[Material provided]
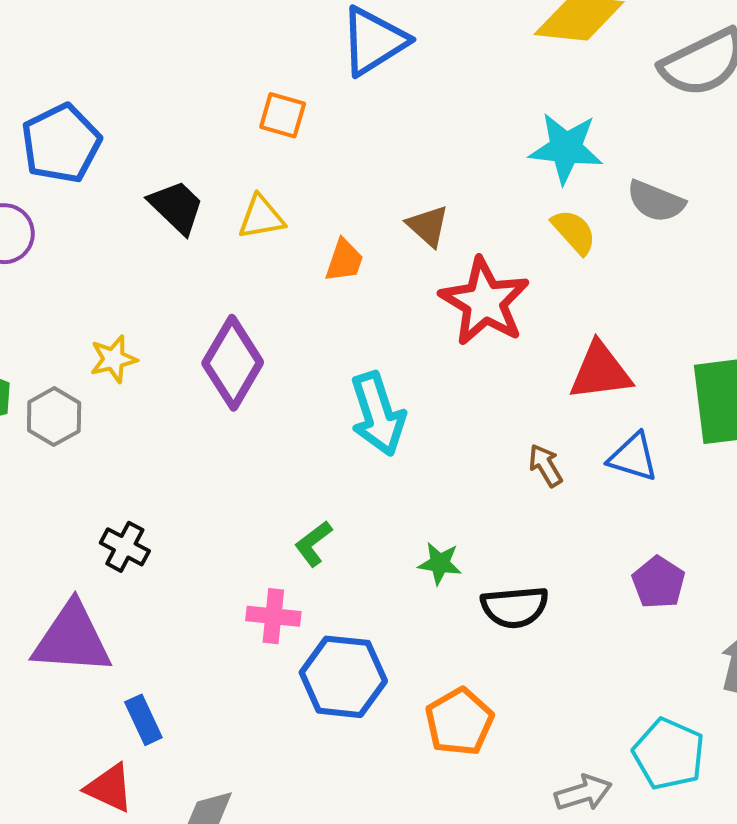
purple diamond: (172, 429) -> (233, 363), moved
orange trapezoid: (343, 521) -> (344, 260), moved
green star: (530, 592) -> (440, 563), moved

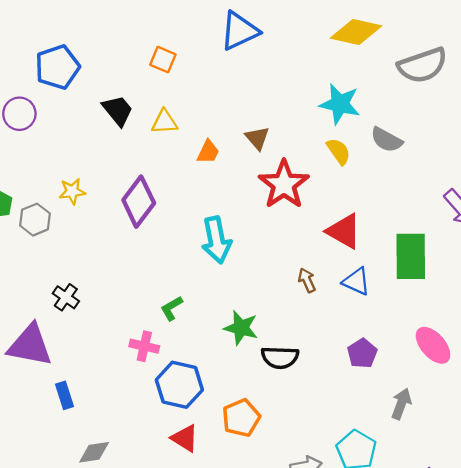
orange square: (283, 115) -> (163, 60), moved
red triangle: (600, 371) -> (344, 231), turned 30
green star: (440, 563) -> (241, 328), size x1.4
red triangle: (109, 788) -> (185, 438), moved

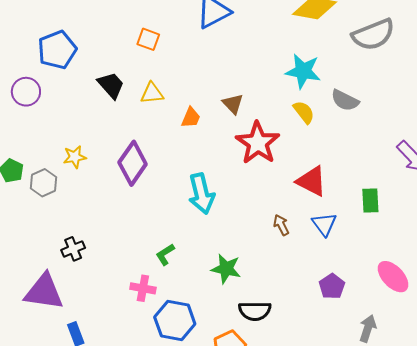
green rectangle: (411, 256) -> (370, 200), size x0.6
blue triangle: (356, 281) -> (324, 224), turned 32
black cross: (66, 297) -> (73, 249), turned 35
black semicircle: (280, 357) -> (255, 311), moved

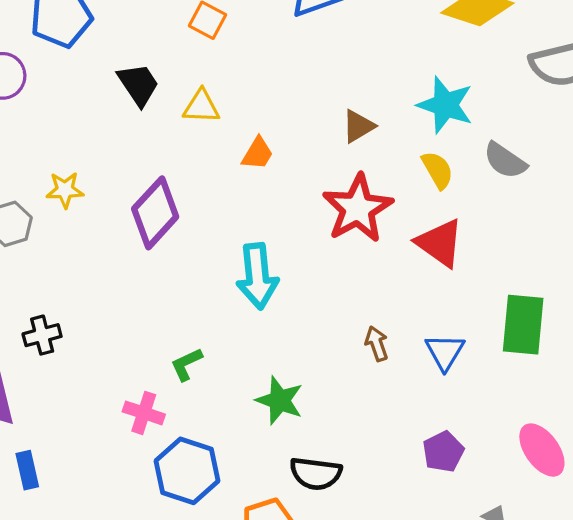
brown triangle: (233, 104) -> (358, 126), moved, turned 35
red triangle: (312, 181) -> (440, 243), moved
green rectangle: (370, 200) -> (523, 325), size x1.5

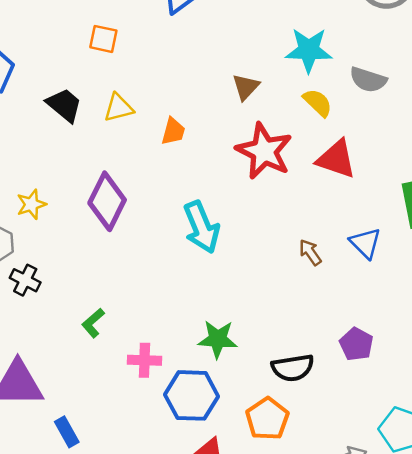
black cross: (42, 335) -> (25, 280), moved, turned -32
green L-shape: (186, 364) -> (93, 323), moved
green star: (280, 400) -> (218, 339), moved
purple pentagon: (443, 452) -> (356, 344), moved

--

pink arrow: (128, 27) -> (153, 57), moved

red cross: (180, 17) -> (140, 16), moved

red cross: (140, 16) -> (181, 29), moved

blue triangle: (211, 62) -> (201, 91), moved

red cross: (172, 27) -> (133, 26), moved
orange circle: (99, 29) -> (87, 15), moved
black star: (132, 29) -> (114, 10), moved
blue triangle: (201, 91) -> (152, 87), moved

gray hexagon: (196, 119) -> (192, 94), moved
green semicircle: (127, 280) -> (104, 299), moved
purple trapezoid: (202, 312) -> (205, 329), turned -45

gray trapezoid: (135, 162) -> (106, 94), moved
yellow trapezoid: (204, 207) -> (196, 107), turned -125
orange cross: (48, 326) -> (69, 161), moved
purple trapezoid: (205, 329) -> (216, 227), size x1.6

[The task]
Write out only the lines that run from the line containing "pink arrow: (128, 27) -> (153, 57), moved" through the line containing "purple trapezoid: (205, 329)", both included, exactly as they appear above.

[Answer for the task]
pink arrow: (128, 27) -> (153, 57), moved

red cross: (180, 17) -> (140, 16), moved

red cross: (140, 16) -> (181, 29), moved

blue triangle: (211, 62) -> (201, 91), moved

red cross: (172, 27) -> (133, 26), moved
orange circle: (99, 29) -> (87, 15), moved
black star: (132, 29) -> (114, 10), moved
blue triangle: (201, 91) -> (152, 87), moved

gray hexagon: (196, 119) -> (192, 94), moved
green semicircle: (127, 280) -> (104, 299), moved
purple trapezoid: (202, 312) -> (205, 329), turned -45

gray trapezoid: (135, 162) -> (106, 94), moved
yellow trapezoid: (204, 207) -> (196, 107), turned -125
orange cross: (48, 326) -> (69, 161), moved
purple trapezoid: (205, 329) -> (216, 227), size x1.6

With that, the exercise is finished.